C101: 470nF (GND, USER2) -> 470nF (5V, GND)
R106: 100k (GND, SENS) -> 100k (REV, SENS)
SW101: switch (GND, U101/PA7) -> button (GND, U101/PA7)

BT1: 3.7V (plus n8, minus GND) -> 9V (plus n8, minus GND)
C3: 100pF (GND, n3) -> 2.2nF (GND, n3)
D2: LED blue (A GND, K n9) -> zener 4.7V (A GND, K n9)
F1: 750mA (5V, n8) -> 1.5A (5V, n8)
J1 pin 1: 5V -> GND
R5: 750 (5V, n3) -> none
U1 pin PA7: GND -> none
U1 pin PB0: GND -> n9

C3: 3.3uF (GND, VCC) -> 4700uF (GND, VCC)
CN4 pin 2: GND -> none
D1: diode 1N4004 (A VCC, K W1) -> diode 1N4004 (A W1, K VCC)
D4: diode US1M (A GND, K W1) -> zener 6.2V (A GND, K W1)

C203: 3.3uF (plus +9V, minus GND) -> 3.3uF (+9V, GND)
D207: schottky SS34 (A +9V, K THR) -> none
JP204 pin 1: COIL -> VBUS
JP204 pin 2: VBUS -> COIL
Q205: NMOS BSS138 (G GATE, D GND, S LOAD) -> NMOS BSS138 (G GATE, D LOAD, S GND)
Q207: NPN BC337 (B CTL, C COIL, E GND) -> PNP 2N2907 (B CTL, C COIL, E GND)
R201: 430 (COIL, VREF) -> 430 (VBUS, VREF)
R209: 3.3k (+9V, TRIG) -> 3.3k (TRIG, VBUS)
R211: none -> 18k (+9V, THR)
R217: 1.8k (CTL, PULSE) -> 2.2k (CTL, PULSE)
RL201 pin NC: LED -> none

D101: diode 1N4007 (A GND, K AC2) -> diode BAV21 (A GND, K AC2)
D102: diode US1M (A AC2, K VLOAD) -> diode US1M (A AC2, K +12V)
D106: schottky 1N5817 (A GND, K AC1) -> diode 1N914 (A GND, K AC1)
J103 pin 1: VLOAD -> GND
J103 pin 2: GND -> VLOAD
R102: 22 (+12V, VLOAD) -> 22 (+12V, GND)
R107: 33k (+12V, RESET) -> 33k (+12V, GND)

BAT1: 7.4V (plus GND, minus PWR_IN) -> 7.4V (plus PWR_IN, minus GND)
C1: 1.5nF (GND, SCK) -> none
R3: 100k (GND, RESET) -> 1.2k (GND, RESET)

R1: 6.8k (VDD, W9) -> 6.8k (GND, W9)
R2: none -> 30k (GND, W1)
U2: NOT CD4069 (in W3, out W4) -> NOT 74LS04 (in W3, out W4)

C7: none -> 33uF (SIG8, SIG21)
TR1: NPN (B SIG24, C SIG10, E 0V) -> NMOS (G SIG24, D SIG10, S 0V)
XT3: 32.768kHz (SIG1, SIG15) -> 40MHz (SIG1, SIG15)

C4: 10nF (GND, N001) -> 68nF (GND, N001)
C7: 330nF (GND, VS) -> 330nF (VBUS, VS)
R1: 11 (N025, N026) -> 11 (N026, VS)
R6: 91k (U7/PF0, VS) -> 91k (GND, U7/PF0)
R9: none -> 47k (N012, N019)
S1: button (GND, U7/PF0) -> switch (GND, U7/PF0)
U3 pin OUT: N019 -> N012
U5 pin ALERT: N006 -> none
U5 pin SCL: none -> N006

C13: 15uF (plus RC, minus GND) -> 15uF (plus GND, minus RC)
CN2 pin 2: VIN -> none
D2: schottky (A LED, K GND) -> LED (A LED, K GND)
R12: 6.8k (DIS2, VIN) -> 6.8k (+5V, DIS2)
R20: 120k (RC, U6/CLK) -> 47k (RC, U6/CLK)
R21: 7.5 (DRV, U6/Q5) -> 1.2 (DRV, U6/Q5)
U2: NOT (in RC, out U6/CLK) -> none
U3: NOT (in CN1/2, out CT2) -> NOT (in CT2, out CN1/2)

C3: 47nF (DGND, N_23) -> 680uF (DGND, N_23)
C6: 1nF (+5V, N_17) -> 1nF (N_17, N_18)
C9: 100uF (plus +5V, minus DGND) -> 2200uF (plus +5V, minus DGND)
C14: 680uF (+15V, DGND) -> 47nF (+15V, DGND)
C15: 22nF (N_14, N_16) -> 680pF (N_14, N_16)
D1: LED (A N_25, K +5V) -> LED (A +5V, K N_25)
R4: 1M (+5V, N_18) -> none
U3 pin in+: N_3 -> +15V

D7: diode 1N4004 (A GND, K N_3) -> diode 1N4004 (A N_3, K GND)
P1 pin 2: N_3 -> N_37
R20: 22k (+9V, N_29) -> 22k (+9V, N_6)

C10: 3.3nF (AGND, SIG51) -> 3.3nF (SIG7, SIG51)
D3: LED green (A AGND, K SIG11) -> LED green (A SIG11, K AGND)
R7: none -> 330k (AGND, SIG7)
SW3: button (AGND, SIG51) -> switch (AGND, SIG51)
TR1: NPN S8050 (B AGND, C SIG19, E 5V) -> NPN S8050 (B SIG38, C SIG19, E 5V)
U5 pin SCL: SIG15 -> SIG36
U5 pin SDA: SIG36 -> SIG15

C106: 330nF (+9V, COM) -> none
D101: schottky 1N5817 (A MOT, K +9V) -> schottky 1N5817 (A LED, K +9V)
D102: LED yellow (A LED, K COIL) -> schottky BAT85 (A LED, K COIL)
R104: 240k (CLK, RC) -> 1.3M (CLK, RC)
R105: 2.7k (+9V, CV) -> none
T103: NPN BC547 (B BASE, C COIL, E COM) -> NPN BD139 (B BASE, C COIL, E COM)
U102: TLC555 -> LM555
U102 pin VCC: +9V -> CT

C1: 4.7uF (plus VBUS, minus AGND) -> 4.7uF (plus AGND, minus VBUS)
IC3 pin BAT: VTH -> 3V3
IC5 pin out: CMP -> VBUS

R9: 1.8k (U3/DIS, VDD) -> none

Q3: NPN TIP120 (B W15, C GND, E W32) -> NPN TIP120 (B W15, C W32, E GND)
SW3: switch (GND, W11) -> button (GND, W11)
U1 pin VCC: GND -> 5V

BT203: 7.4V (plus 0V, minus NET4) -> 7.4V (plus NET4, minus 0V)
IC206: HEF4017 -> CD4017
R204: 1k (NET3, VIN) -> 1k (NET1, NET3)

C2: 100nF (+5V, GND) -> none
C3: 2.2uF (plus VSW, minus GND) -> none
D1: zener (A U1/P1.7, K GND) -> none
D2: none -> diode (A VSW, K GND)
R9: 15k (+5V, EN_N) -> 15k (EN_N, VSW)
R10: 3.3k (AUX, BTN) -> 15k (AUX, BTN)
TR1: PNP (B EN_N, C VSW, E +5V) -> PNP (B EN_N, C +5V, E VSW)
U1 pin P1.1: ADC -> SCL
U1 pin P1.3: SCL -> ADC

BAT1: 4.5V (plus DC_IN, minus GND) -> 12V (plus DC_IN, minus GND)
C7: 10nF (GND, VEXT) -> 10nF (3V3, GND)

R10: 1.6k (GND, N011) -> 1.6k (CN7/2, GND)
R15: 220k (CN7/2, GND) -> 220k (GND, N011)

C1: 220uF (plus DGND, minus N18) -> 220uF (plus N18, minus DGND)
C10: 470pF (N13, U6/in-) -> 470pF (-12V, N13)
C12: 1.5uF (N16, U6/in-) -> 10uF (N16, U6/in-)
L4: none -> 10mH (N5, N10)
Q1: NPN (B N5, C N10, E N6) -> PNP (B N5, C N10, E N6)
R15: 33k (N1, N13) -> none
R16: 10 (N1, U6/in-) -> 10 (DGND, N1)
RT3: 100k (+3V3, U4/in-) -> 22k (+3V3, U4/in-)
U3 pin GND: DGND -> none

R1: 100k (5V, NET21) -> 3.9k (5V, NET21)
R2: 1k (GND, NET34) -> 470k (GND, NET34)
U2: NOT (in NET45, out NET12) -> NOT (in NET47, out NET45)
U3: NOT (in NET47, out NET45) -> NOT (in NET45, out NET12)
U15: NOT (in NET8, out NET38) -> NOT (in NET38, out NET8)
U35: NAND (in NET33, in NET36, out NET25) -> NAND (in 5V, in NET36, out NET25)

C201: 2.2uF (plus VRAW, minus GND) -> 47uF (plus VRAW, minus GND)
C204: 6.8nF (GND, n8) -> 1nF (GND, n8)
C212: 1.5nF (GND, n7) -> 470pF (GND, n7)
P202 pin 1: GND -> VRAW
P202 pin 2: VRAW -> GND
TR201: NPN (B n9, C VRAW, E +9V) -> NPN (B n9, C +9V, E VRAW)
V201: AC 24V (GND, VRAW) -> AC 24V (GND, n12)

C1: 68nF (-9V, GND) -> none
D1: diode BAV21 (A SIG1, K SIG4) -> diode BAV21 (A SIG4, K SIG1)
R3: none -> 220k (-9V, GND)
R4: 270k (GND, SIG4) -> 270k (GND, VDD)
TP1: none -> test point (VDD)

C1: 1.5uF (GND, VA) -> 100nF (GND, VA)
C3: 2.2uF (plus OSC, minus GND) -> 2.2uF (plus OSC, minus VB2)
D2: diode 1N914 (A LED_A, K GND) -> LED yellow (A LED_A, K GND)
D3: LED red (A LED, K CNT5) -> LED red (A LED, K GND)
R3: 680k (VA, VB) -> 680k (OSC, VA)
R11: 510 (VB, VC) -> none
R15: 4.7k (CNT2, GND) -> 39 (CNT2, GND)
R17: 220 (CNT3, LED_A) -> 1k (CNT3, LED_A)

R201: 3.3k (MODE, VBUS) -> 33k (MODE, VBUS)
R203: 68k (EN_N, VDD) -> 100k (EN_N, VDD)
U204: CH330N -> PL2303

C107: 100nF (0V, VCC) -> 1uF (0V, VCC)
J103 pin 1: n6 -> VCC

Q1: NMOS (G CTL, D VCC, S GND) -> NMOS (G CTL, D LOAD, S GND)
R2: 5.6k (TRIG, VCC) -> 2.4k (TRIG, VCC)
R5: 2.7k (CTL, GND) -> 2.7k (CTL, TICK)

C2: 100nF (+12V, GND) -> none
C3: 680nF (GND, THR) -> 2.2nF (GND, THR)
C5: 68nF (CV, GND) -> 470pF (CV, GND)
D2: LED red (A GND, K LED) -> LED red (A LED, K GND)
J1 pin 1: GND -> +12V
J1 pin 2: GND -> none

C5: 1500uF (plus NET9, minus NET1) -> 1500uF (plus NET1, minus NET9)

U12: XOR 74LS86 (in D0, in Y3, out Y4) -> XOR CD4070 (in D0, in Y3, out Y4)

■ Work task ■
Nothing but a number should be given: the count of lines in the data above with the word "TRIG".

■ Exercise solution ■
2